Dataset entries
-------
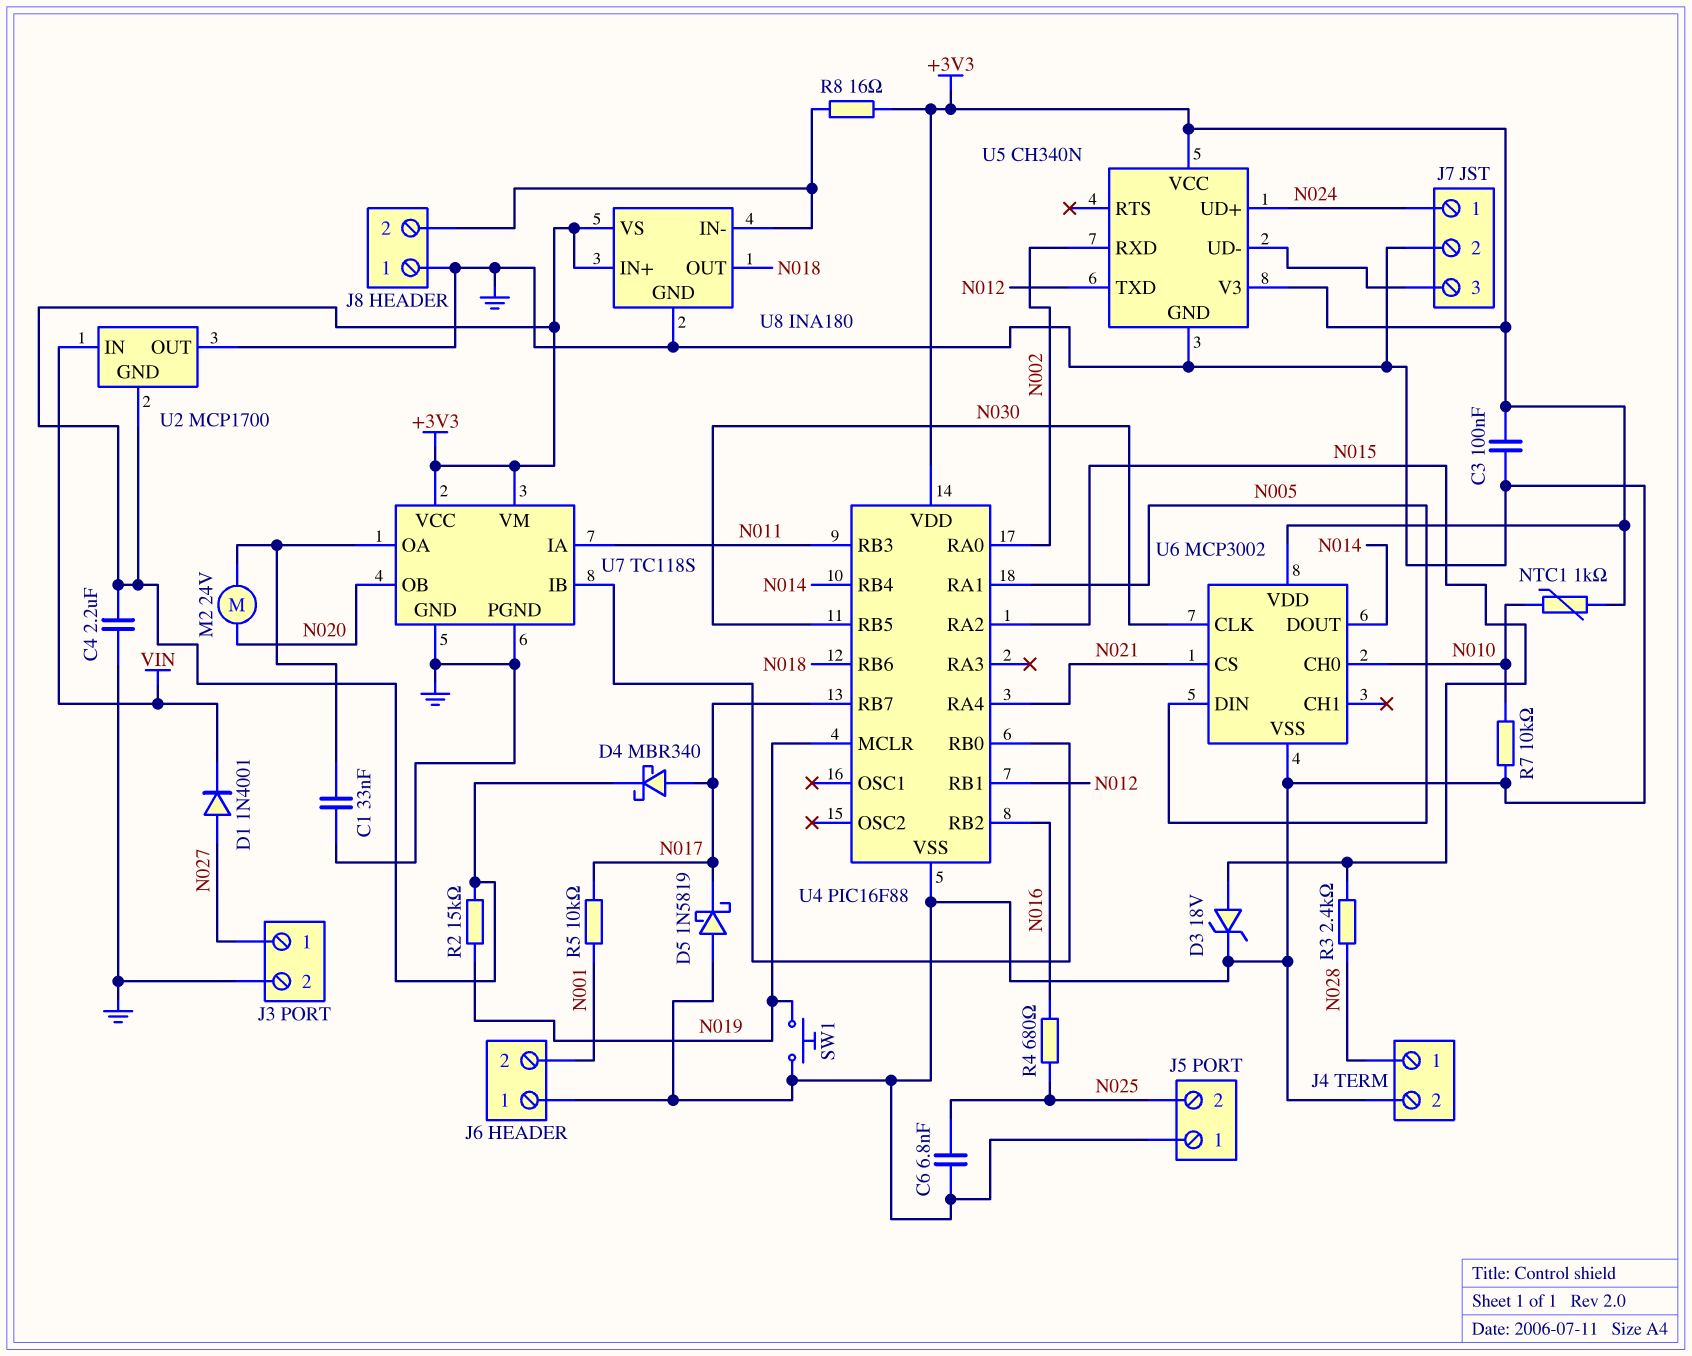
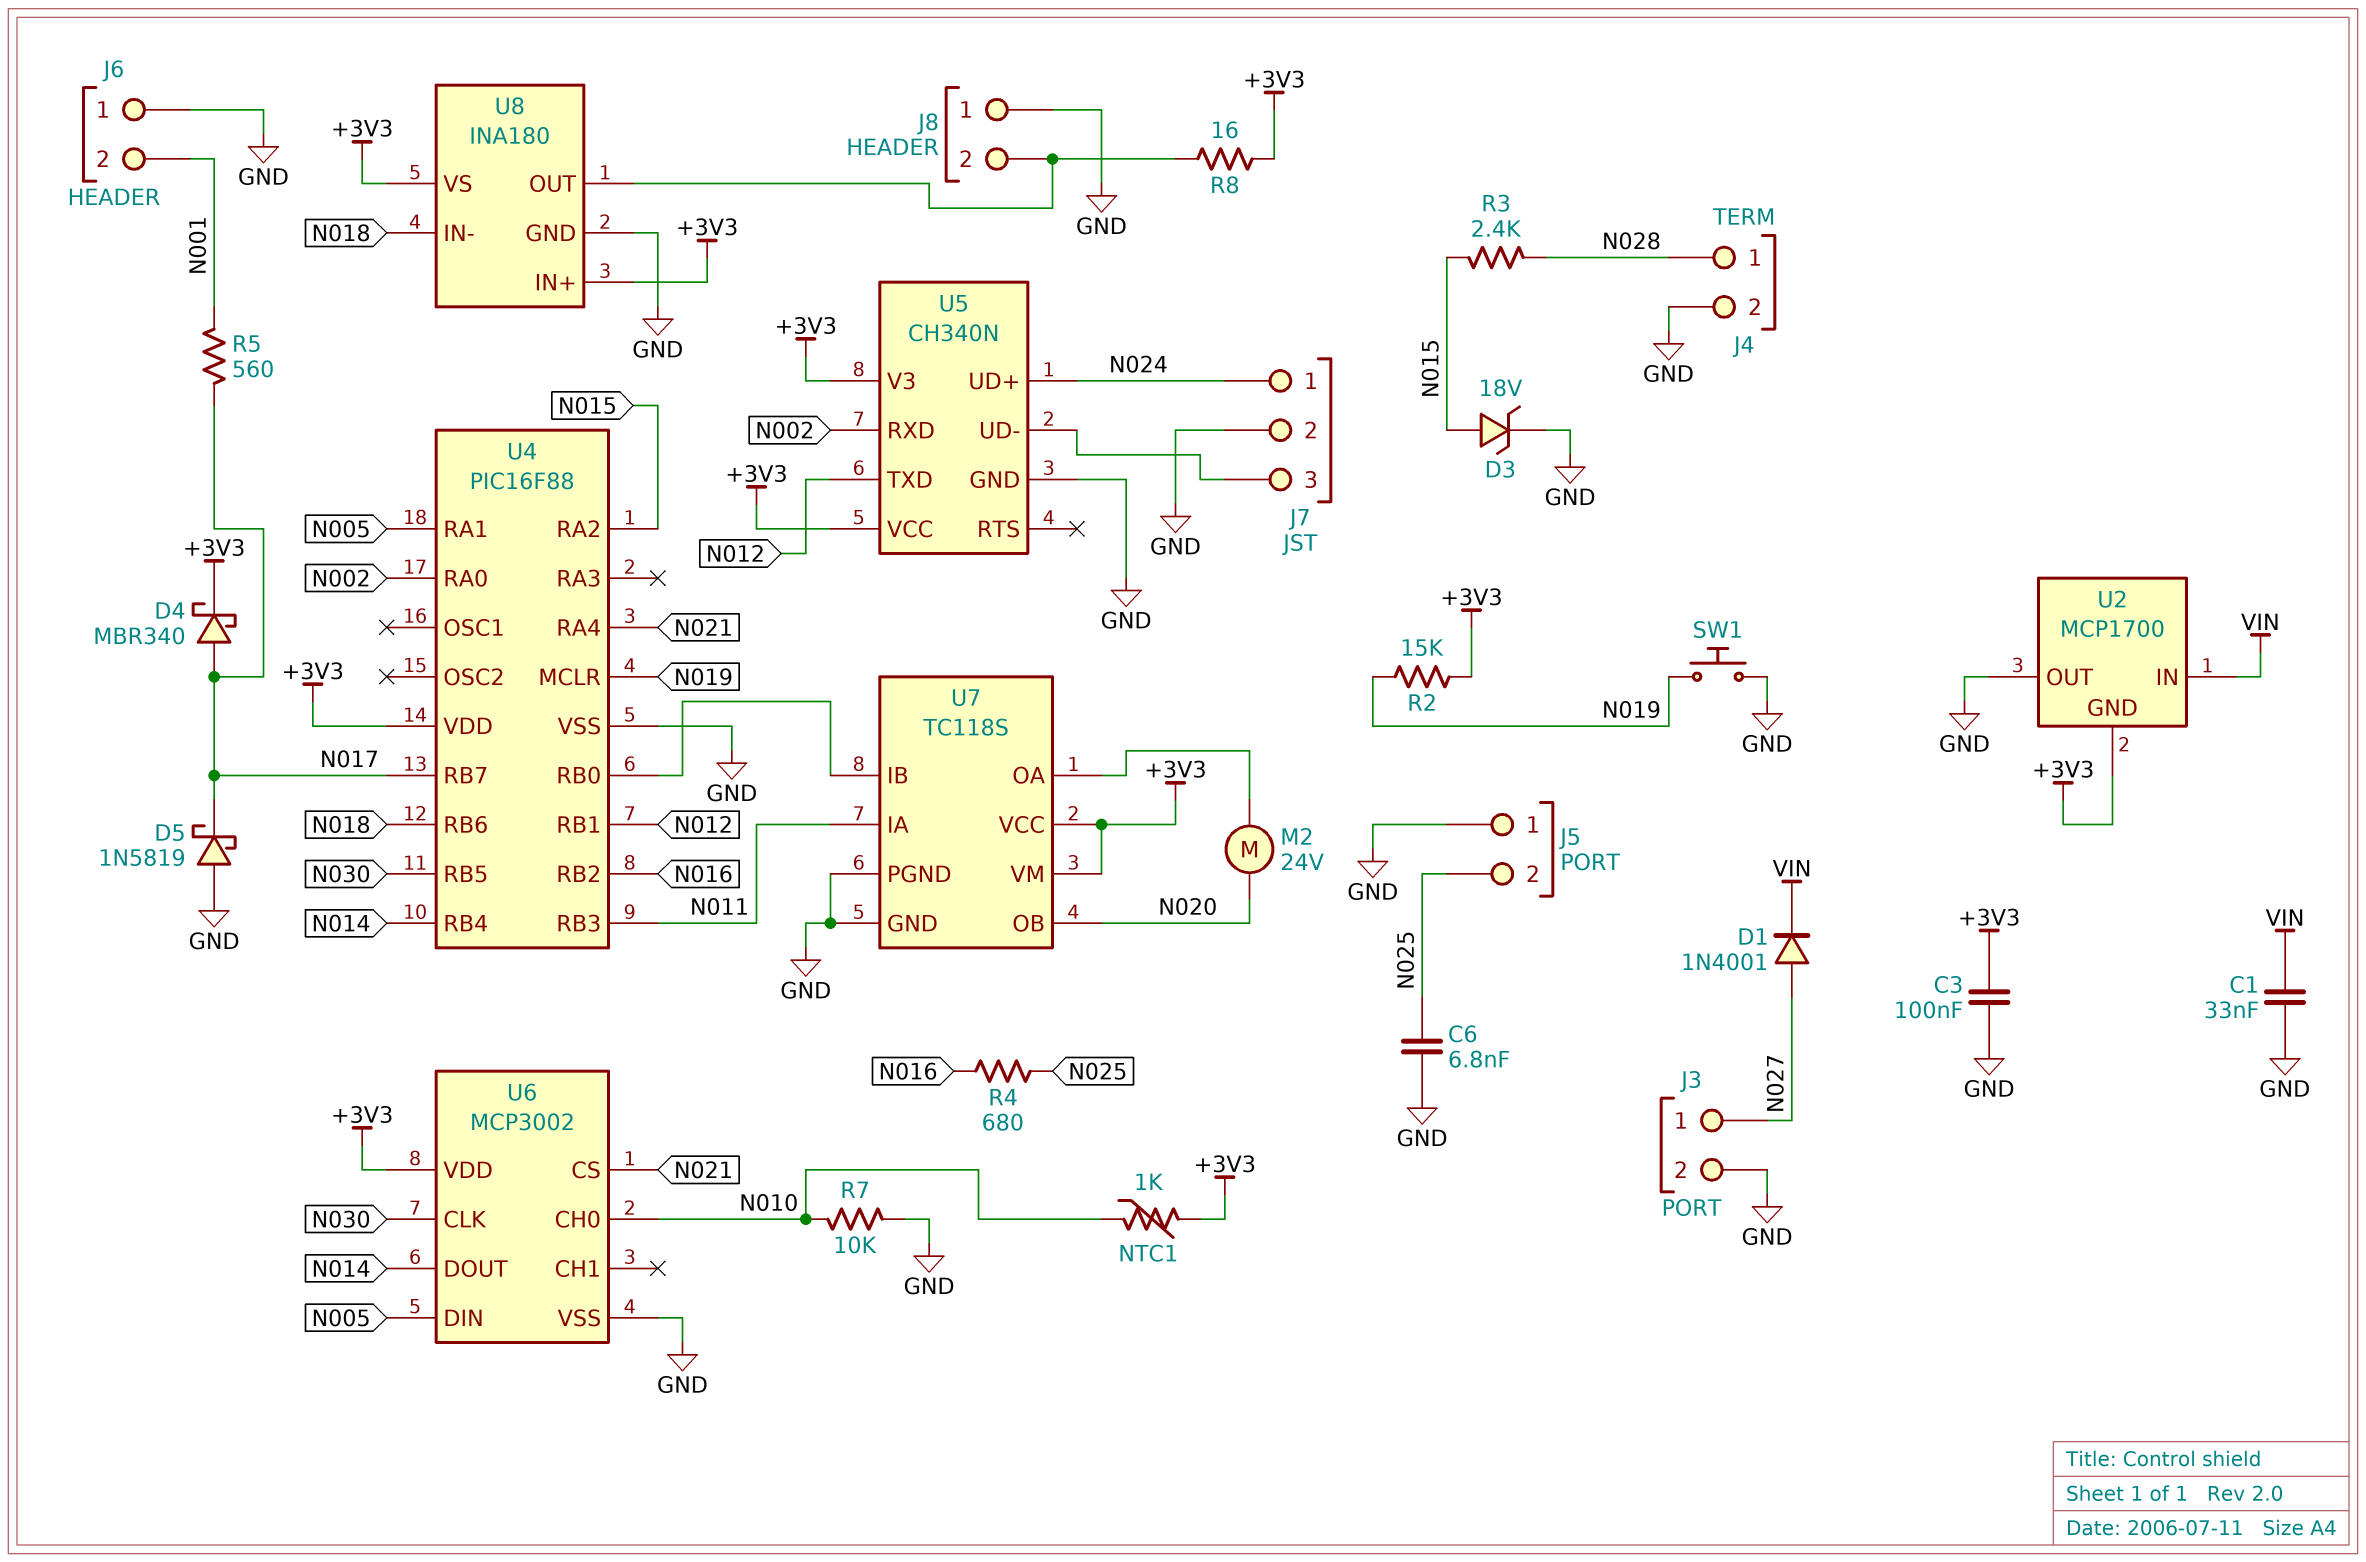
C1: 33nF (GND, U7/OA) -> 33nF (GND, VIN)
C4: 2.2uF (+3V3, GND) -> none
R5: 10k (N001, N017) -> 560 (N001, N017)
U8 pin IN-: J8/2 -> N018
U8 pin OUT: N018 -> J8/2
-------
What you need to do
Give back every record above word for word; the pictures have no place in it.

Response to this task
C1: 33nF (GND, U7/OA) -> 33nF (GND, VIN)
C4: 2.2uF (+3V3, GND) -> none
R5: 10k (N001, N017) -> 560 (N001, N017)
U8 pin IN-: J8/2 -> N018
U8 pin OUT: N018 -> J8/2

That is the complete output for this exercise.